**About this exercise**. Identify all lines in the listing that include the word "black", and copy them out.

+ + + + +

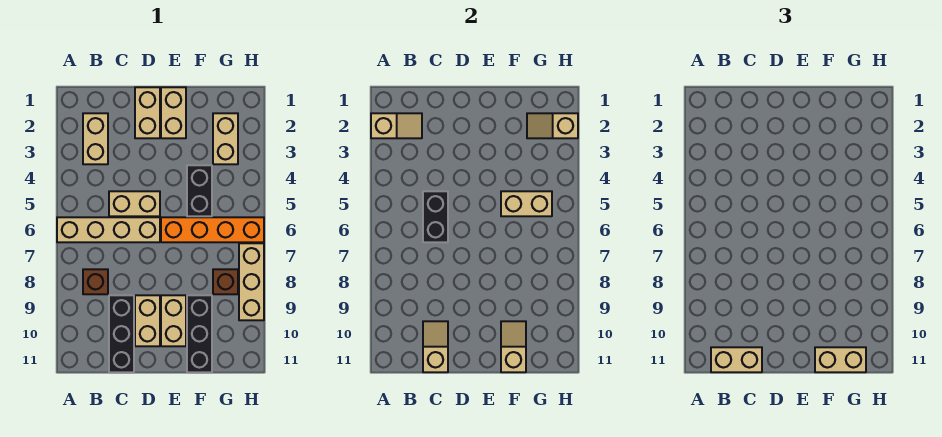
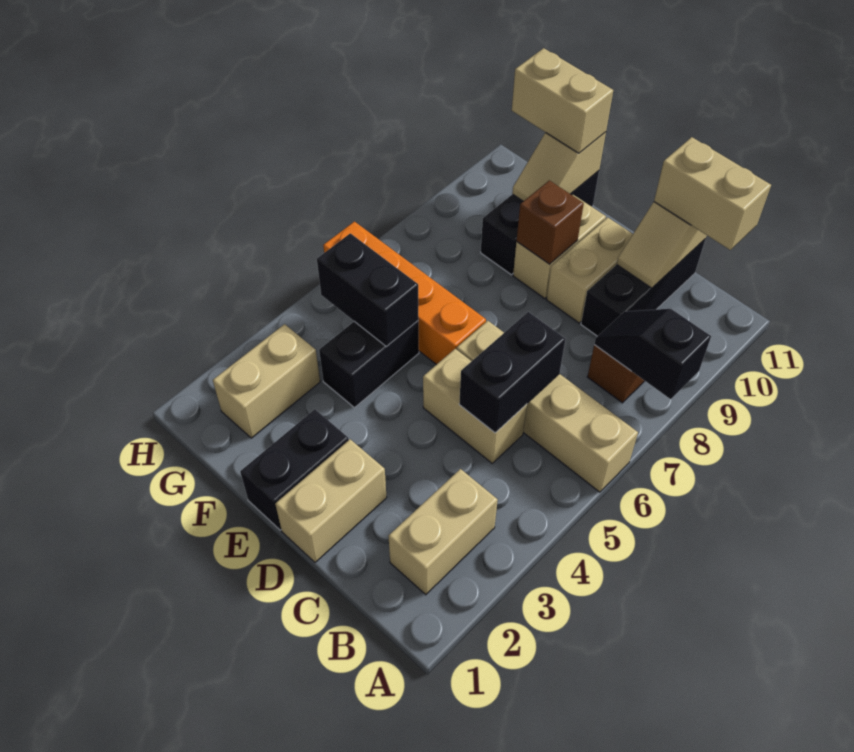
tan slope A2:B2 level 2 top A -> none
none -> black slope A8:B8 level 2 top A
tan brick E1:E2 level 1 -> black brick E1:E2 level 1
tan brick F5:G5 level 2 -> black brick F5:G5 level 2
tan slope G2:H2 level 2 top H -> none
brown brick G8 level 1 -> brown brick E9 level 2
tan brick H7:H9 level 1 -> none

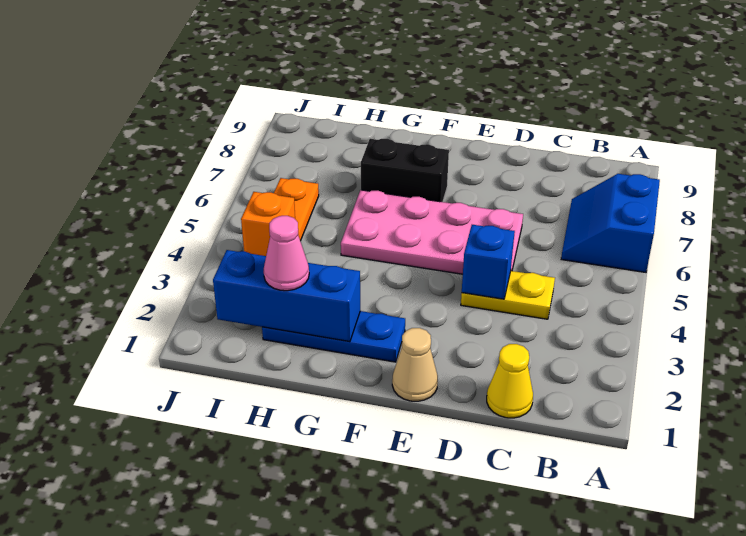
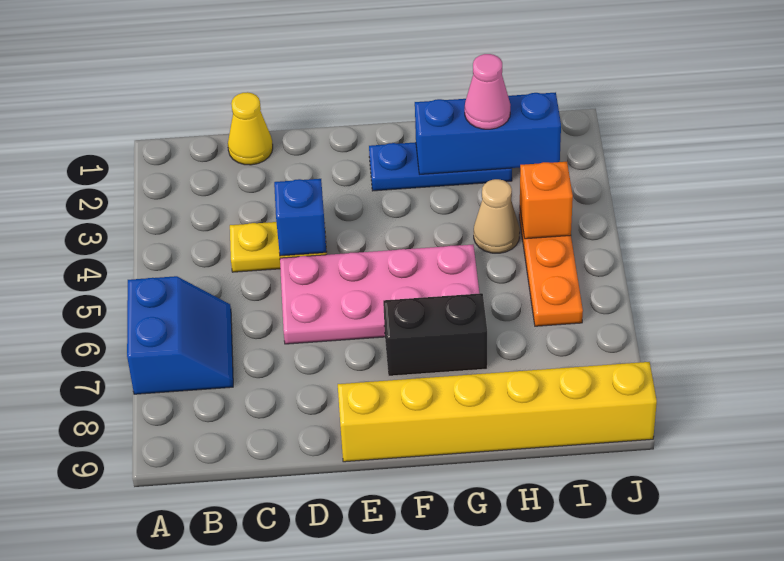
tan cone E1 level 1 -> tan cone H4 level 1
none -> yellow brick E9:J9 level 1

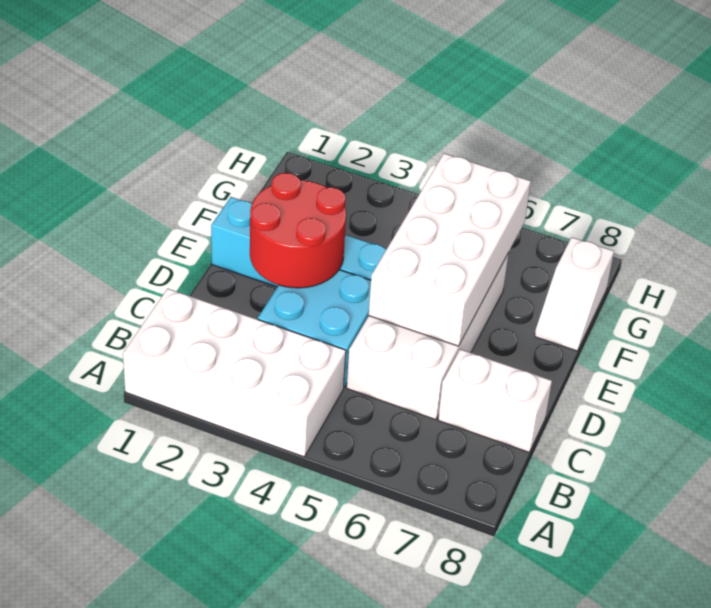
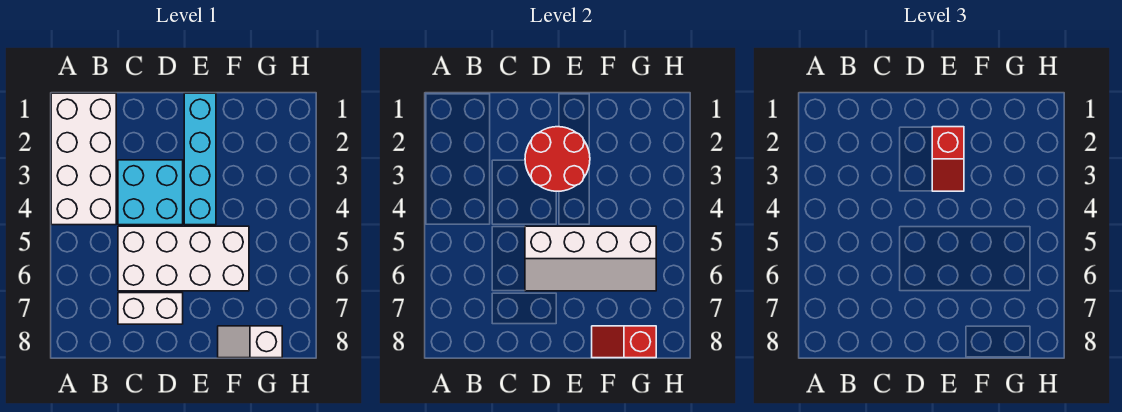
white brick C7:C8 level 1 -> white brick C7:D7 level 1
white brick D5:G6 level 2 -> white slope D5:G6 level 2 top 5
none -> red slope E2:E3 level 3 top 2
none -> red slope F8:G8 level 2 top G

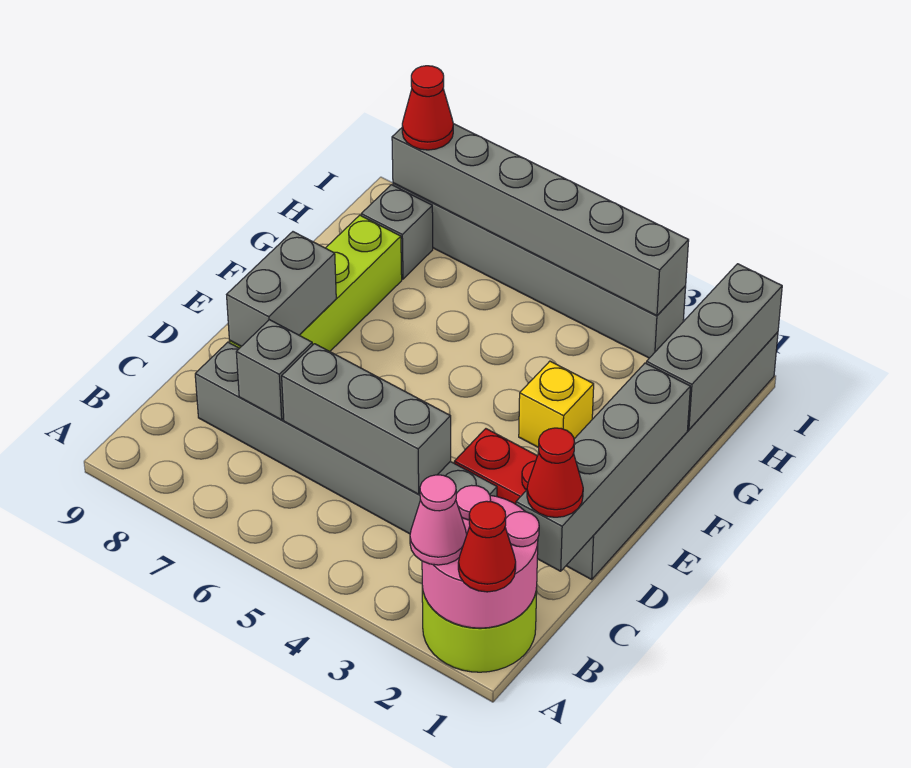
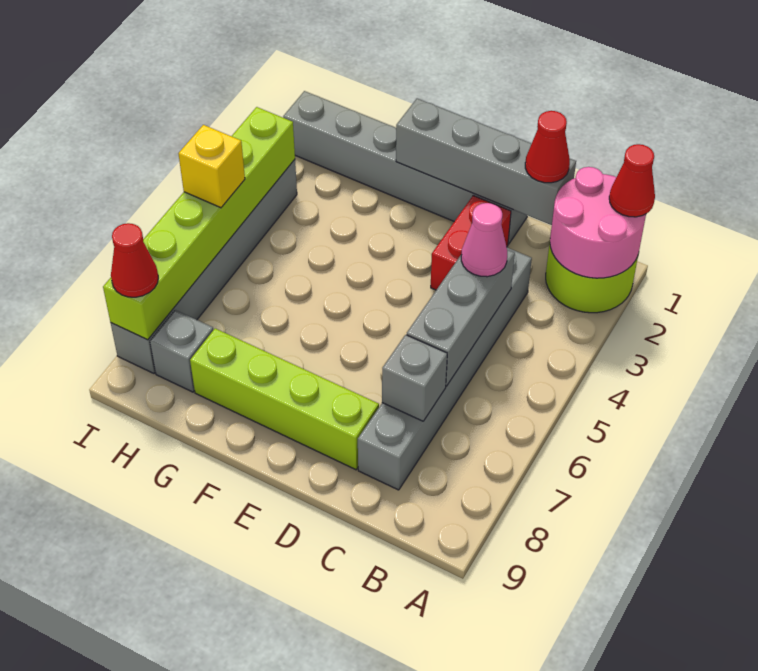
pink cone A2 level 3 -> pink cone C4 level 3
grey brick D8:E8 level 2 -> none
yellow brick F3 level 1 -> yellow brick I5 level 3
grey brick G1:I1 level 2 -> none
grey brick I3:I8 level 2 -> lime brick I3:I8 level 2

+ + + + +

**The completed task**.
none -> black slope A8:B8 level 2 top A
tan brick E1:E2 level 1 -> black brick E1:E2 level 1
tan brick F5:G5 level 2 -> black brick F5:G5 level 2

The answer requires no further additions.